* **EXERCISE PROMPT**: Quote word for word the lines below, beginning with the first and ending with the one that has "replaced,tumbler (ebony),[587 246". Drop the pictures.

******************************

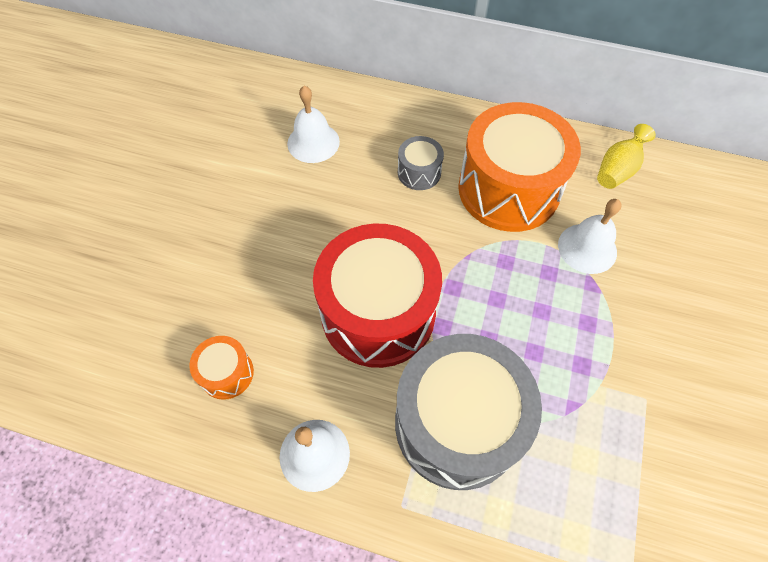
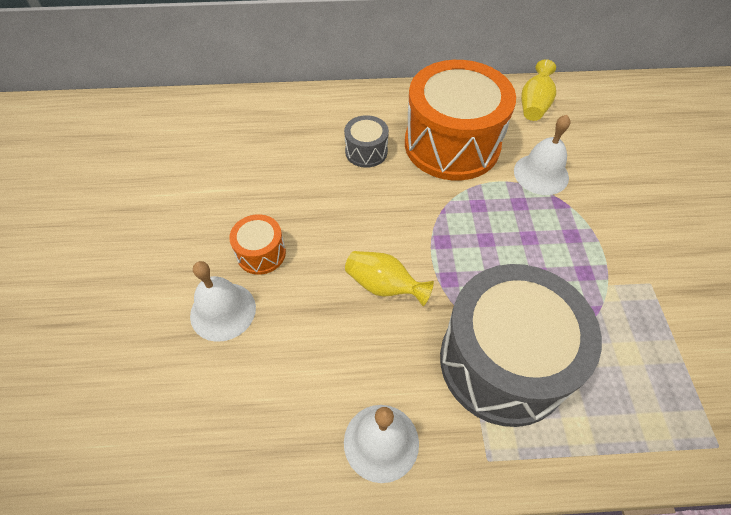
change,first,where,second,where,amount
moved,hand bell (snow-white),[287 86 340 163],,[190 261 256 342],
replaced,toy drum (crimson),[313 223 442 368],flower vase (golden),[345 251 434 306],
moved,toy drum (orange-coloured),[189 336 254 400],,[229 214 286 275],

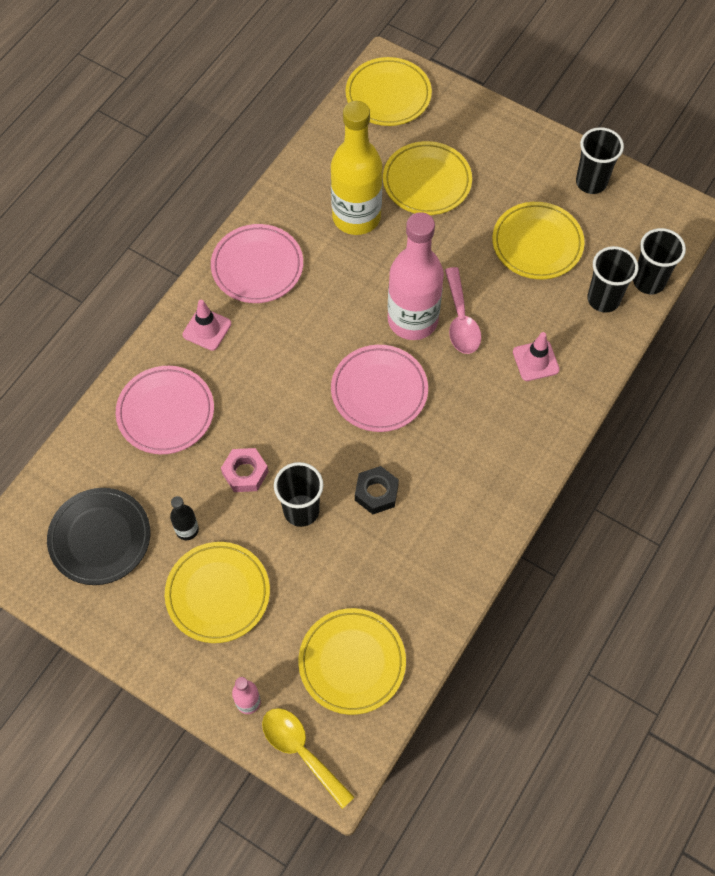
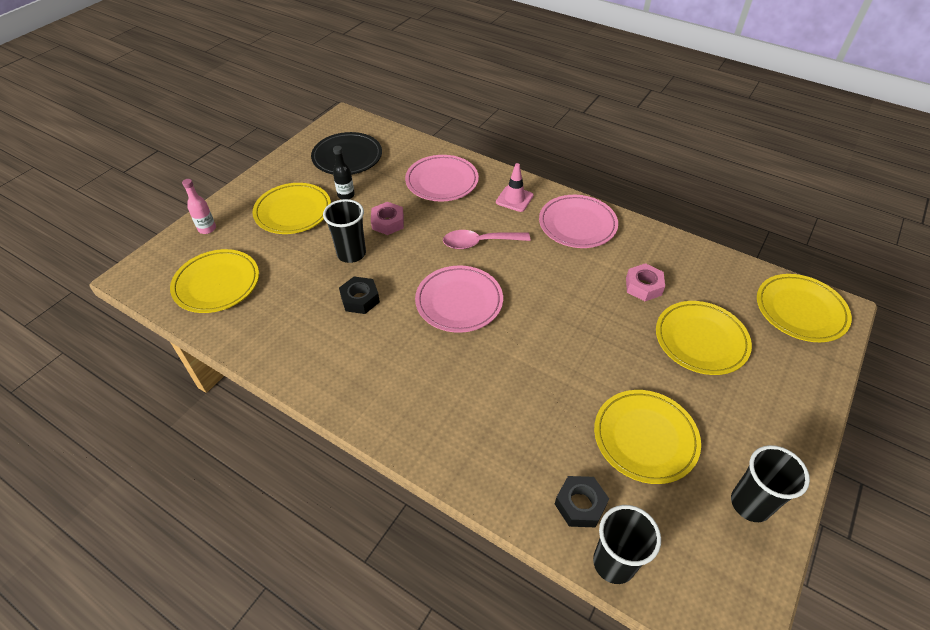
change,first,where,second,where,amount
replaced,drink bottle (golden),[331 101 382 235],hexagon nut (rose-pink),[626 263 665 301],
removed,drink bottle (rose-pink),[388 212 444 340],,,
replaced,tumbler (ebony),[587 246 638 313],hexagon nut (ebony),[555 476 609 527],
moved,spoon (rose-pink),[445 267 481 354],,[443 230 530 249],
removed,road cone (rose-pink),[513 332 560 381],,,
removed,spoon (golden),[262 708 354 809],,,

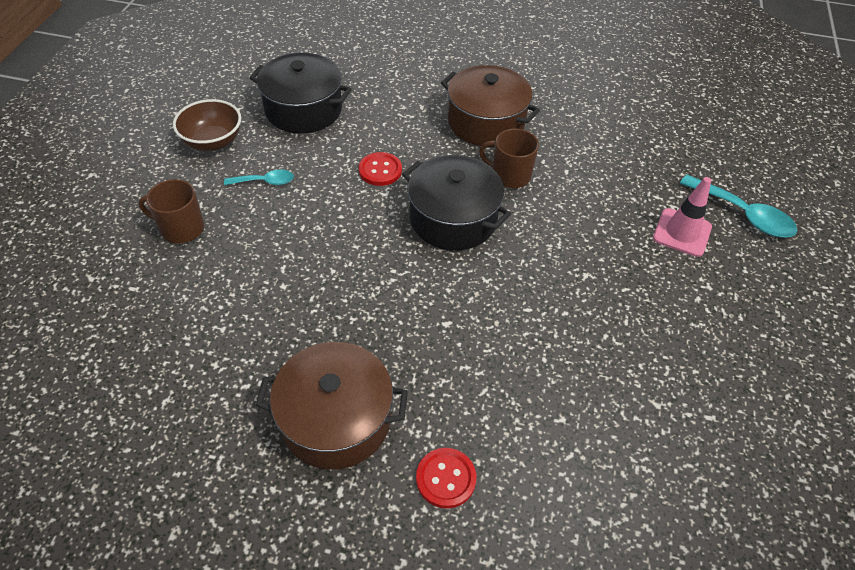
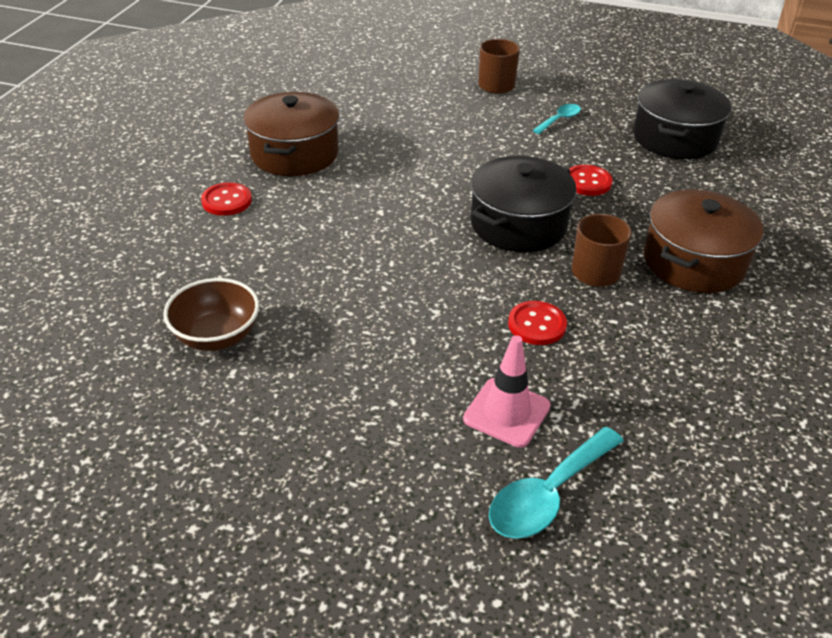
change,first,where,second,where,amount
moved,bowl (russet),[173 99 241 151],,[163 278 259 351],
turned,spoon (aqua),[224 169 294 185],,[533 104 581 134],135 degrees counterclockwise
added,,,button (crimson),[508 301 567 345],

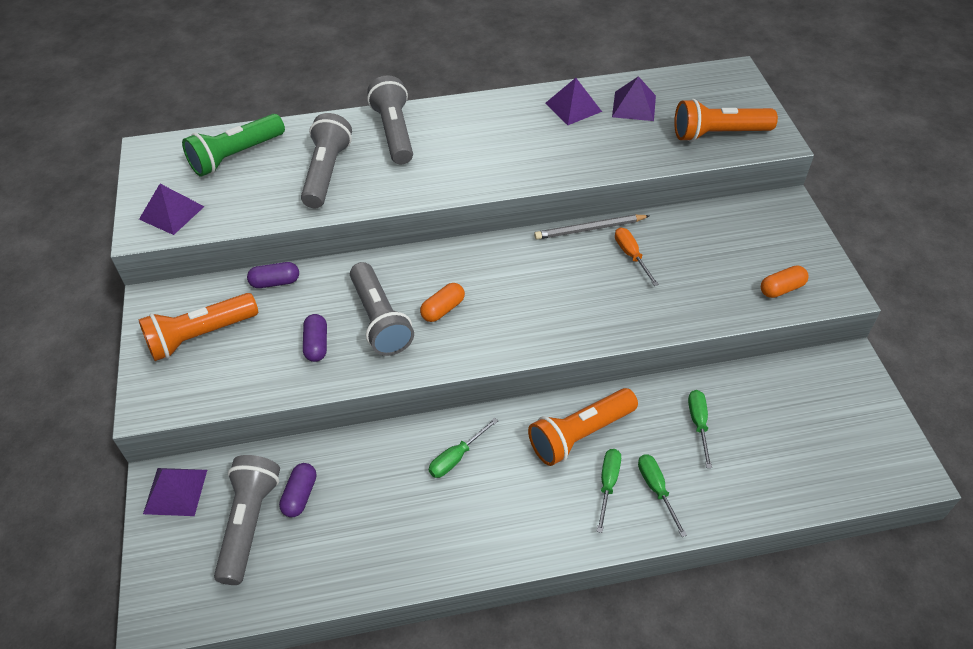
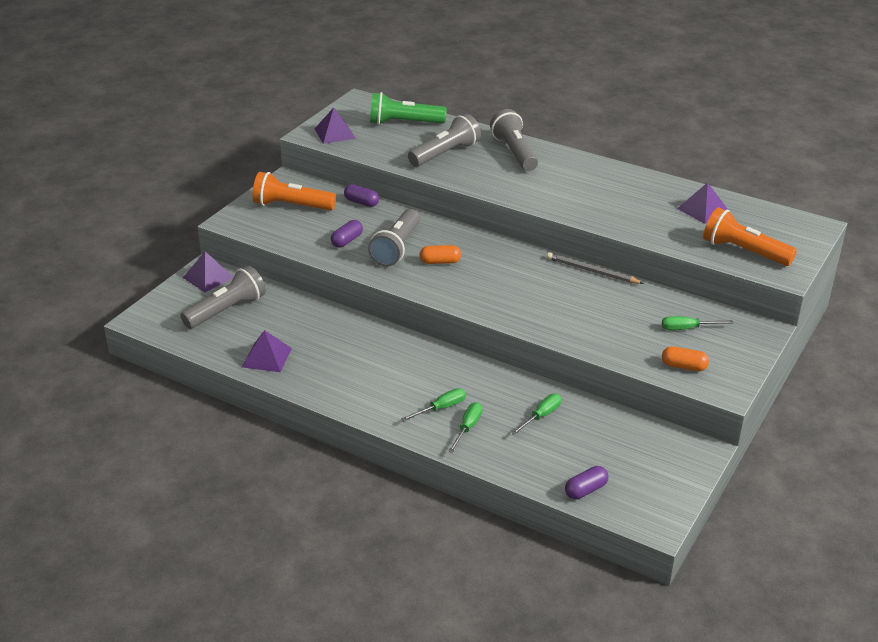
change,first,where,second,where,amount
turned,pocket torch (grey),[367 75 413 164],,[490 109 538 171],45 degrees counterclockwise
moved,solid pyramid (violet),[545 78 602 125],,[242 330 292 372],
removed,screwdriver (orange-coloured),[615 227 659 286],,,
removed,pocket torch (orange-coloured),[528 388 638 466],,,
moved,screwdriver (leaf-green),[429 418 498 478],,[662 316 734 330],
moved,pill shape (violet),[279 463 316 517],,[565 466 608 499],

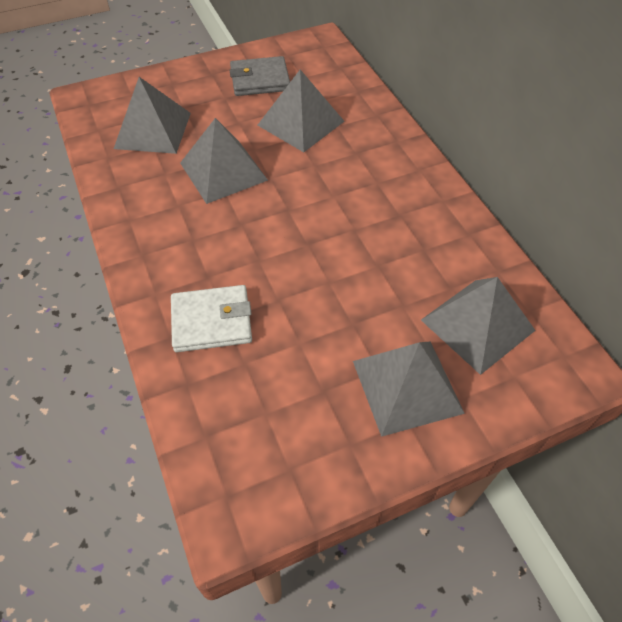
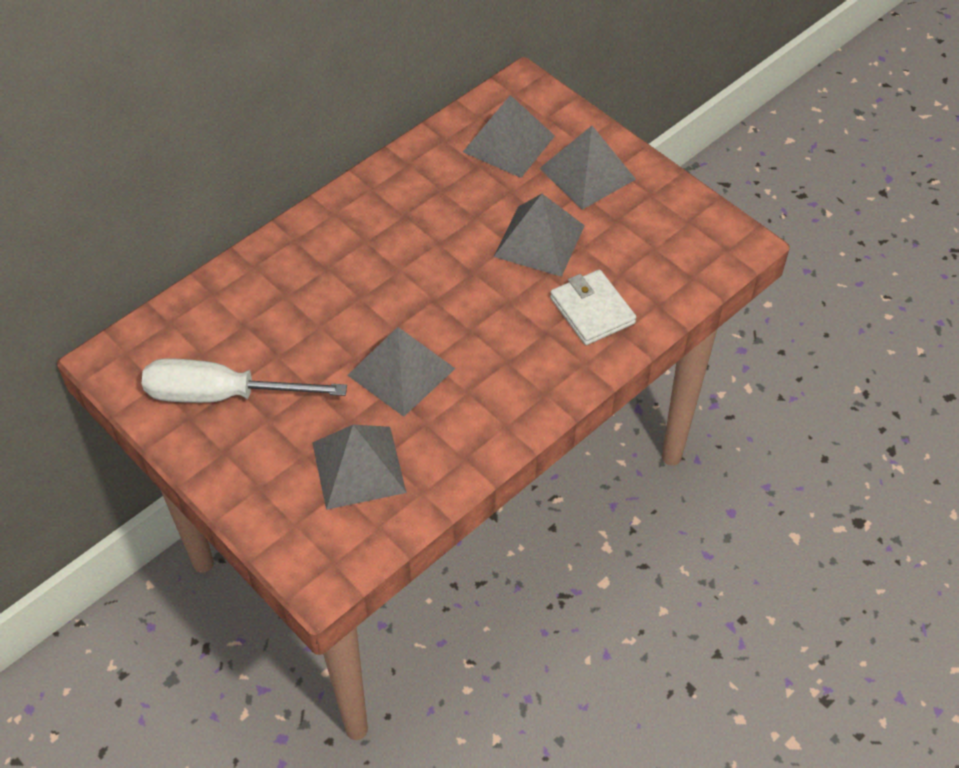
change,first,where,second,where,amount
replaced,wallet (grey),[230 56 290 96],screwdriver (snow-white),[142 358 347 403],
moved,solid pyramid (grey),[258 70 345 152],,[494 194 585 277],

******************************

* **PROBLEM SOLUTION**:
change,first,where,second,where,amount
moved,hand bell (snow-white),[287 86 340 163],,[190 261 256 342],
replaced,toy drum (crimson),[313 223 442 368],flower vase (golden),[345 251 434 306],
moved,toy drum (orange-coloured),[189 336 254 400],,[229 214 286 275],

change,first,where,second,where,amount
replaced,drink bottle (golden),[331 101 382 235],hexagon nut (rose-pink),[626 263 665 301],
removed,drink bottle (rose-pink),[388 212 444 340],,,
replaced,tumbler (ebony),[587 246 638 313],hexagon nut (ebony),[555 476 609 527],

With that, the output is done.